What this task involves
Retype every line of the data below with no changes, and leave the pictures out of your answer.

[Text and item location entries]
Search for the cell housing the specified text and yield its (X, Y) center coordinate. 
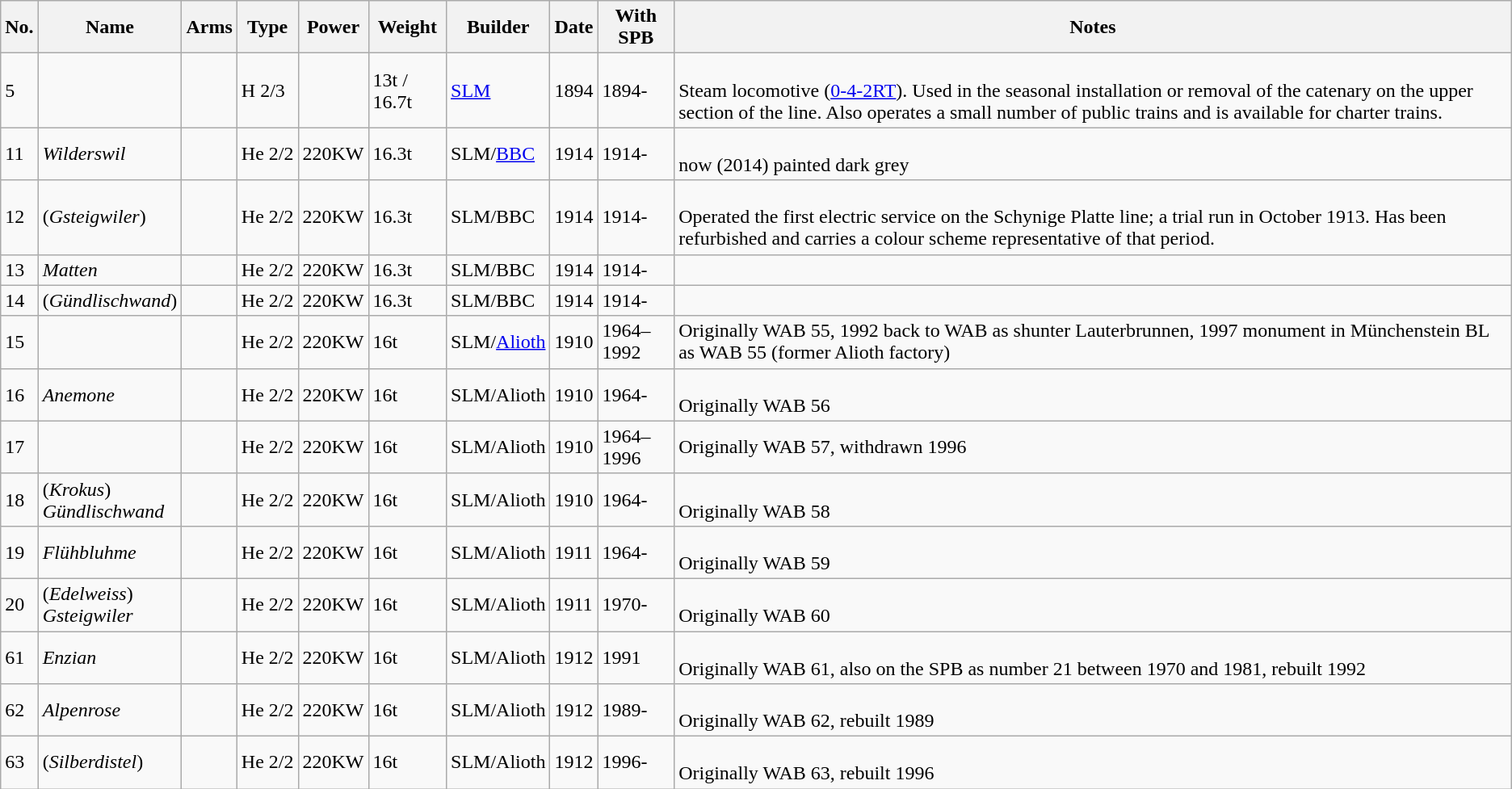
12 (19, 217)
Builder (498, 27)
Enzian (110, 657)
1991 (636, 657)
H 2/3 (267, 90)
Date (573, 27)
61 (19, 657)
14 (19, 300)
Power (333, 27)
62 (19, 711)
1894- (636, 90)
Alpenrose (110, 711)
63 (19, 762)
Weight (407, 27)
19 (19, 552)
20 (19, 604)
Name (110, 27)
1964–1996 (636, 447)
Arms (209, 27)
5 (19, 90)
16 (19, 394)
Originally WAB 61, also on the SPB as number 21 between 1970 and 1981, rebuilt 1992 (1094, 657)
Anemone (110, 394)
1894 (573, 90)
(Gsteigwiler) (110, 217)
No. (19, 27)
Originally WAB 63, rebuilt 1996 (1094, 762)
Notes (1094, 27)
18 (19, 499)
Originally WAB 62, rebuilt 1989 (1094, 711)
With SPB (636, 27)
15 (19, 342)
17 (19, 447)
Originally WAB 55, 1992 back to WAB as shunter Lauterbrunnen, 1997 monument in Münchenstein BL as WAB 55 (former Alioth factory) (1094, 342)
Matten (110, 270)
Wilderswil (110, 153)
Flühbluhme (110, 552)
SLM (498, 90)
Originally WAB 57, withdrawn 1996 (1094, 447)
(Gündlischwand) (110, 300)
Originally WAB 56 (1094, 394)
1989- (636, 711)
11 (19, 153)
(Edelweiss)Gsteigwiler (110, 604)
Originally WAB 58 (1094, 499)
13t / 16.7t (407, 90)
Type (267, 27)
13 (19, 270)
Originally WAB 59 (1094, 552)
Originally WAB 60 (1094, 604)
1970- (636, 604)
(Silberdistel) (110, 762)
(Krokus)Gündlischwand (110, 499)
1996- (636, 762)
now (2014) painted dark grey (1094, 153)
1964–1992 (636, 342)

Correct output
Search for the cell housing the specified text and yield its (X, Y) center coordinate. 
12 (19, 217)
Builder (498, 27)
Enzian (110, 657)
1991 (636, 657)
H 2/3 (267, 90)
Date (573, 27)
61 (19, 657)
14 (19, 300)
Power (333, 27)
62 (19, 711)
1894- (636, 90)
Alpenrose (110, 711)
63 (19, 762)
Weight (407, 27)
19 (19, 552)
20 (19, 604)
Name (110, 27)
1964–1996 (636, 447)
Arms (209, 27)
5 (19, 90)
16 (19, 394)
Originally WAB 61, also on the SPB as number 21 between 1970 and 1981, rebuilt 1992 (1094, 657)
Anemone (110, 394)
1894 (573, 90)
(Gsteigwiler) (110, 217)
No. (19, 27)
Originally WAB 63, rebuilt 1996 (1094, 762)
Notes (1094, 27)
18 (19, 499)
Originally WAB 62, rebuilt 1989 (1094, 711)
With SPB (636, 27)
15 (19, 342)
17 (19, 447)
Originally WAB 55, 1992 back to WAB as shunter Lauterbrunnen, 1997 monument in Münchenstein BL as WAB 55 (former Alioth factory) (1094, 342)
Matten (110, 270)
Wilderswil (110, 153)
Flühbluhme (110, 552)
SLM (498, 90)
Originally WAB 57, withdrawn 1996 (1094, 447)
(Gündlischwand) (110, 300)
Originally WAB 56 (1094, 394)
1989- (636, 711)
11 (19, 153)
(Edelweiss)Gsteigwiler (110, 604)
Originally WAB 58 (1094, 499)
13t / 16.7t (407, 90)
Type (267, 27)
13 (19, 270)
Originally WAB 59 (1094, 552)
Originally WAB 60 (1094, 604)
1970- (636, 604)
(Silberdistel) (110, 762)
(Krokus)Gündlischwand (110, 499)
1996- (636, 762)
now (2014) painted dark grey (1094, 153)
1964–1992 (636, 342)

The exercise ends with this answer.